Records contained in a dataset:
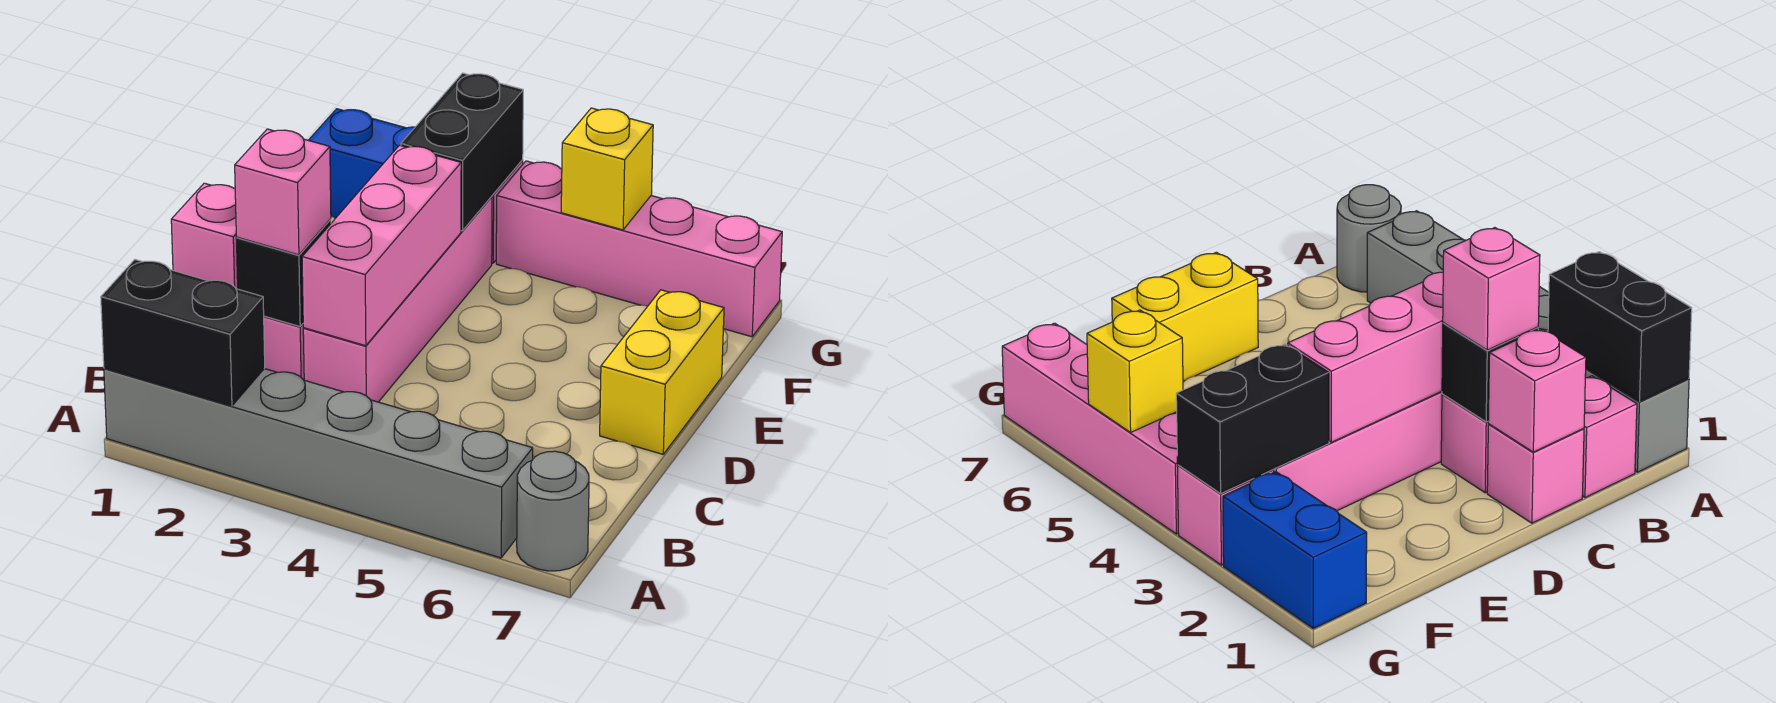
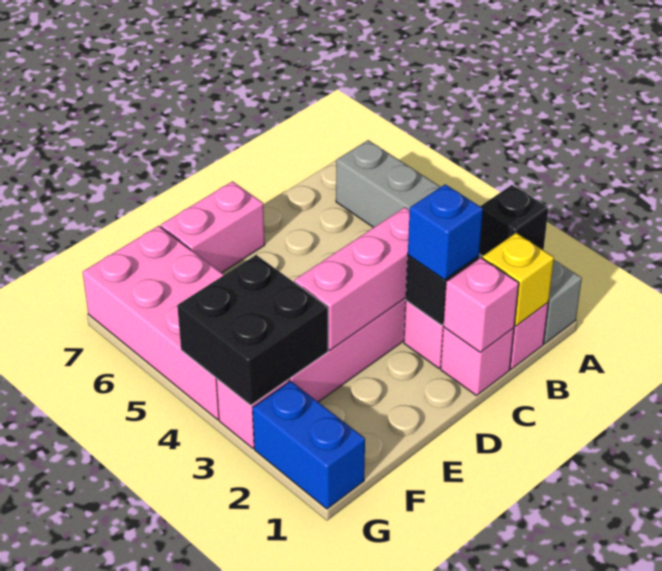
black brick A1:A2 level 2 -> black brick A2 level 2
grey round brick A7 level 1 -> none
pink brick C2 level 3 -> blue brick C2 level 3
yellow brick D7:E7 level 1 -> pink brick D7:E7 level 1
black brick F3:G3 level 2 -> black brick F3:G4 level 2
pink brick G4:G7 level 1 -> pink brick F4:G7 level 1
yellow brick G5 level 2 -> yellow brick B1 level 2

> _Goal of the exercise_:
Every entry must be transcribed exactly. Pictures do not belong in the copy.

> _Exercise answer_:
black brick A1:A2 level 2 -> black brick A2 level 2
grey round brick A7 level 1 -> none
pink brick C2 level 3 -> blue brick C2 level 3
yellow brick D7:E7 level 1 -> pink brick D7:E7 level 1
black brick F3:G3 level 2 -> black brick F3:G4 level 2
pink brick G4:G7 level 1 -> pink brick F4:G7 level 1
yellow brick G5 level 2 -> yellow brick B1 level 2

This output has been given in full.